Work instructions: The word "none" occurs in some lines of the listing. Copy those lines.

◇ ◇ ◇ ◇ ◇ ◇ ◇

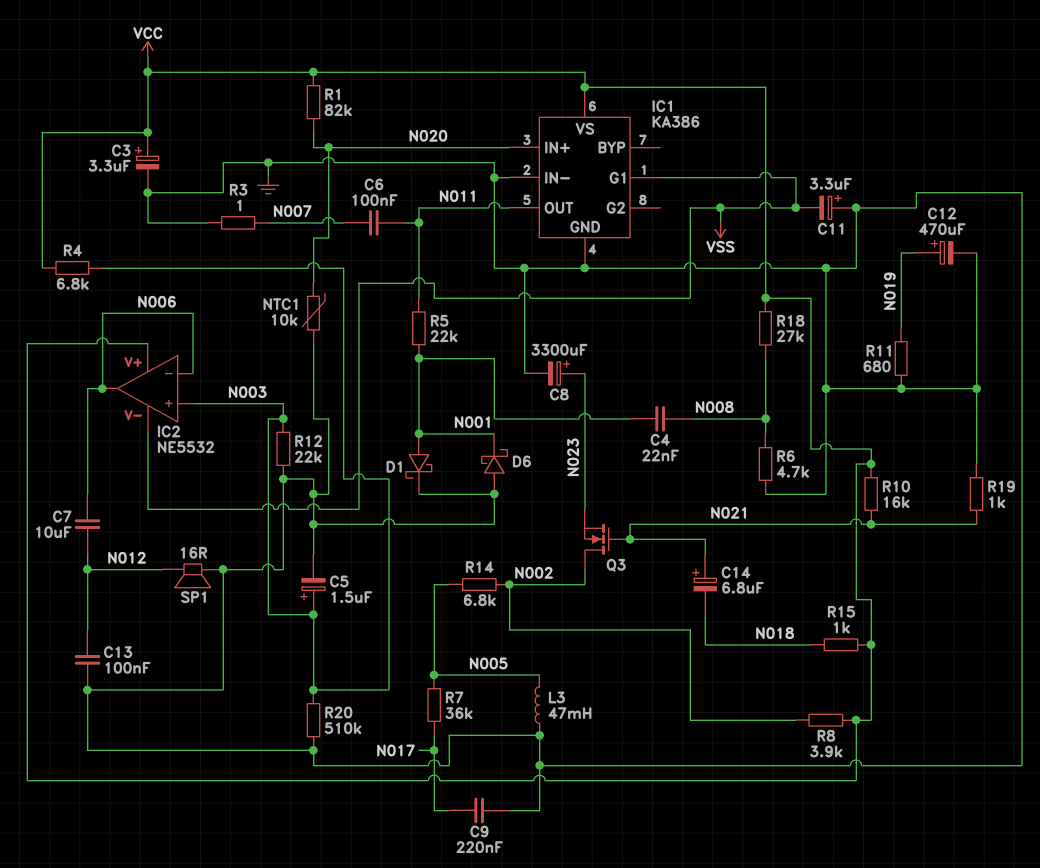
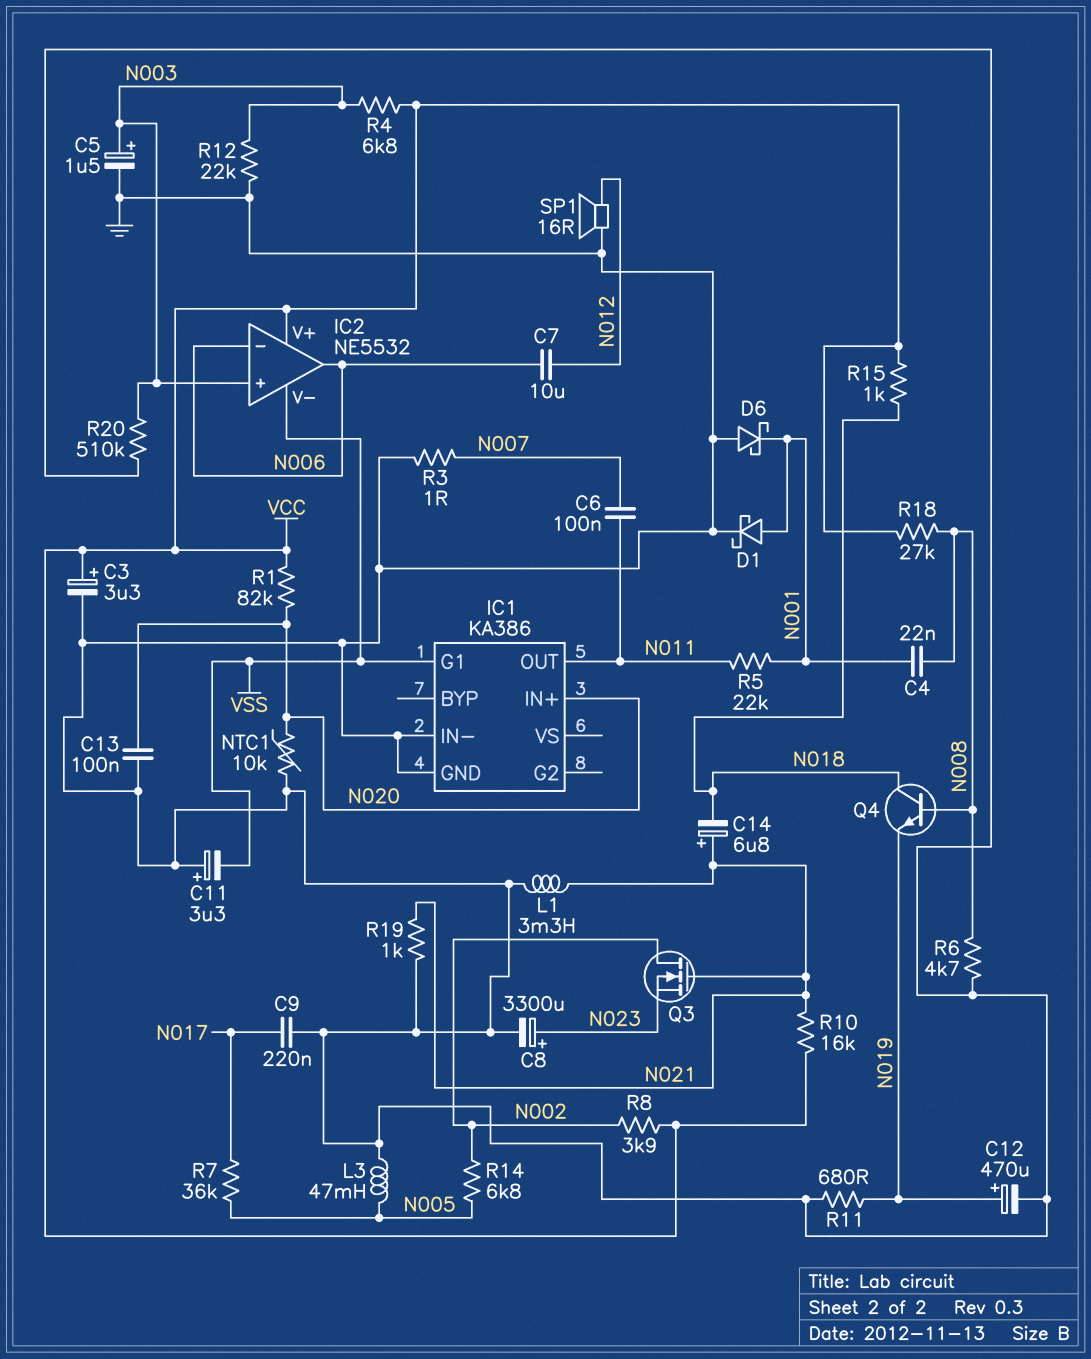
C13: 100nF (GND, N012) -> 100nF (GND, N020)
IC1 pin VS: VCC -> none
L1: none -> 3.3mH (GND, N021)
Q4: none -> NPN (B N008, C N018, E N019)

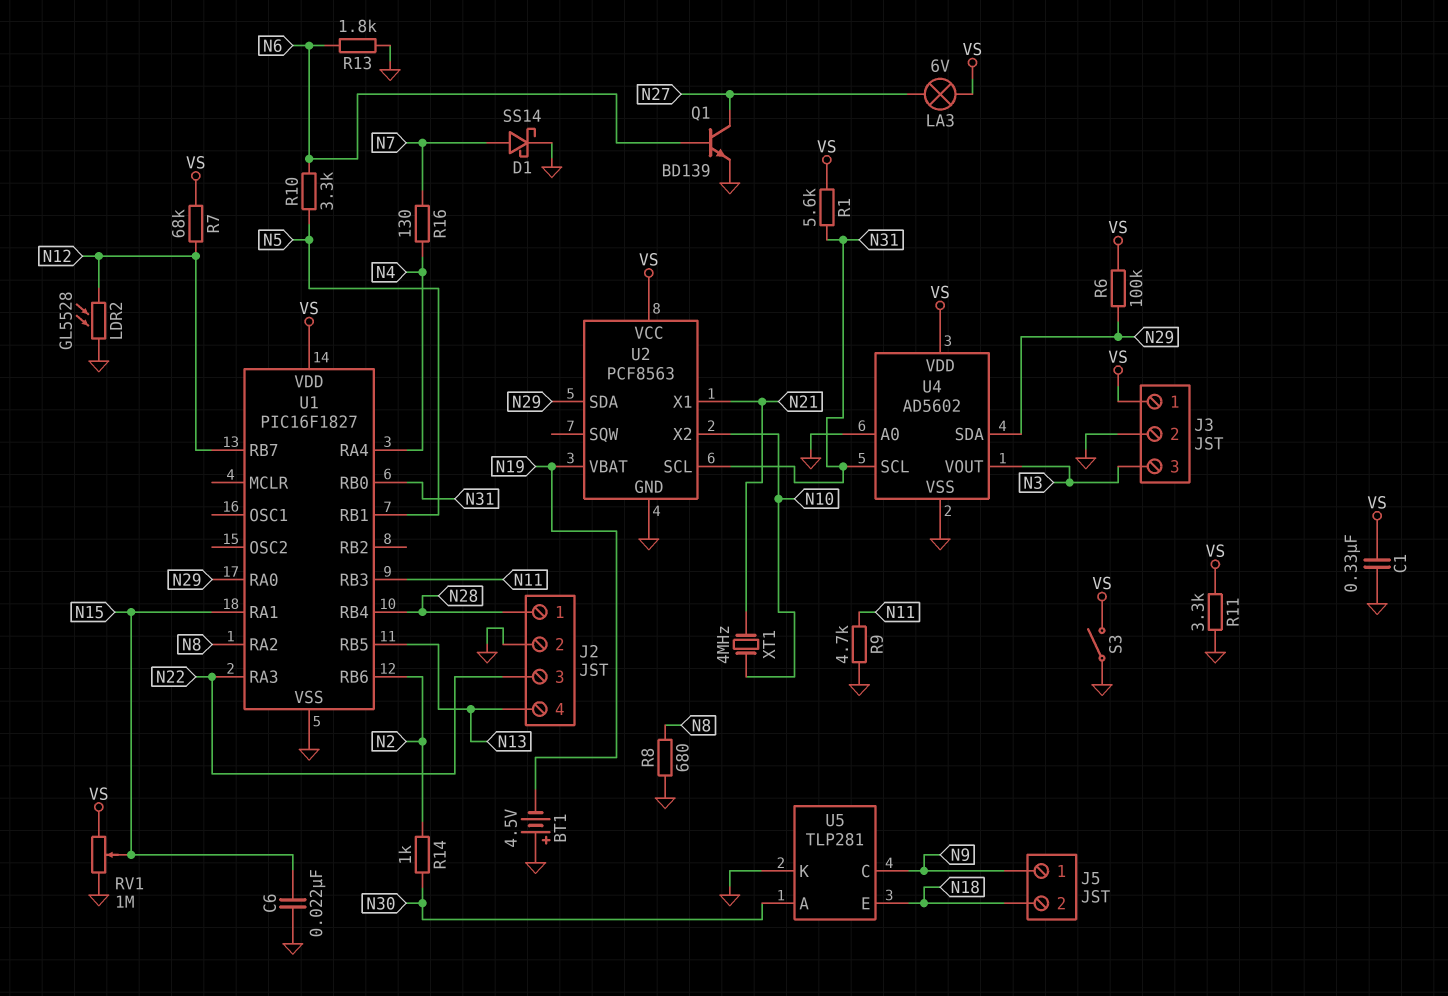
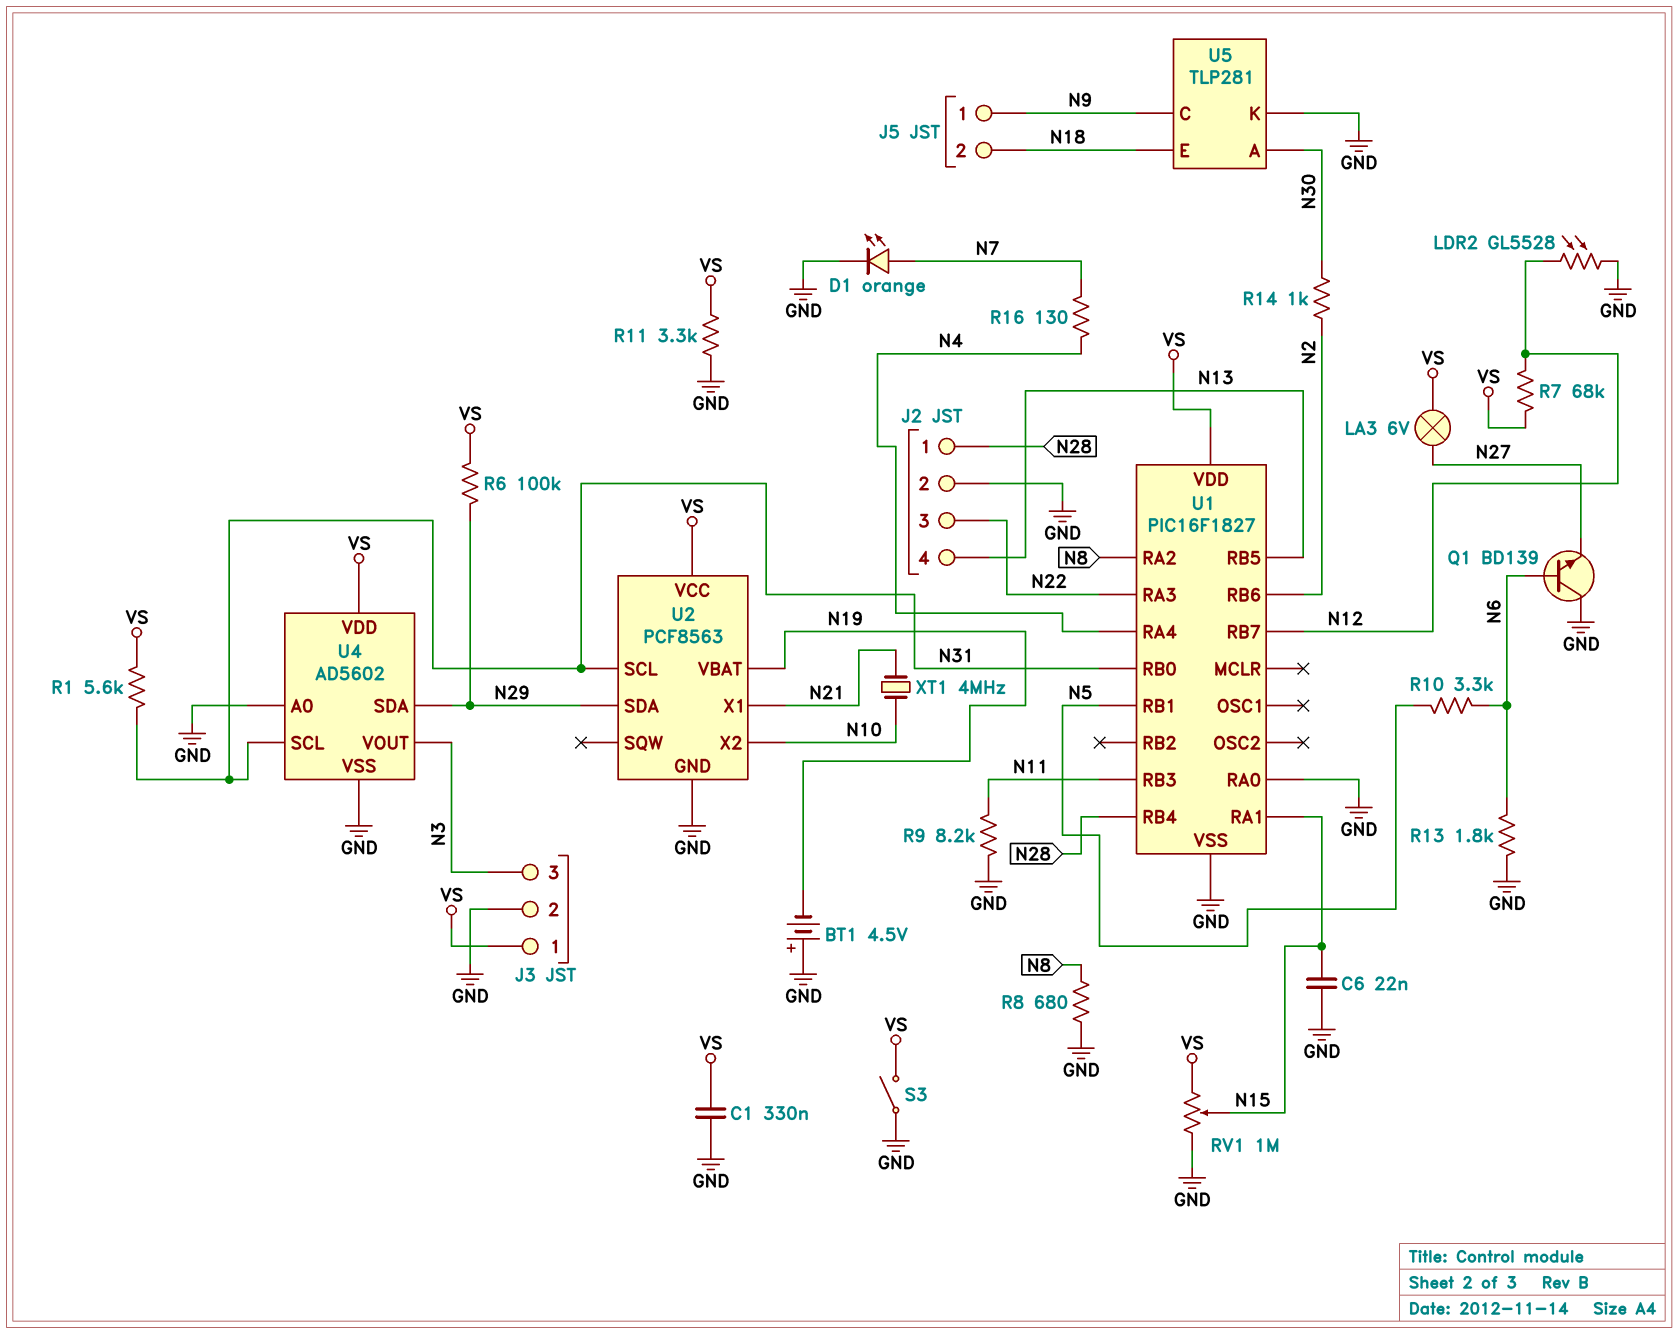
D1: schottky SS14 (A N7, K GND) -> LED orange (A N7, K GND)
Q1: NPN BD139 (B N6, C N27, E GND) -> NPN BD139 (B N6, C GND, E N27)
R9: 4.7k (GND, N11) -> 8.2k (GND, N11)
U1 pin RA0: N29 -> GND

◇ ◇ ◇ ◇ ◇ ◇ ◇

Task solution:
IC1 pin VS: VCC -> none
L1: none -> 3.3mH (GND, N021)
Q4: none -> NPN (B N008, C N018, E N019)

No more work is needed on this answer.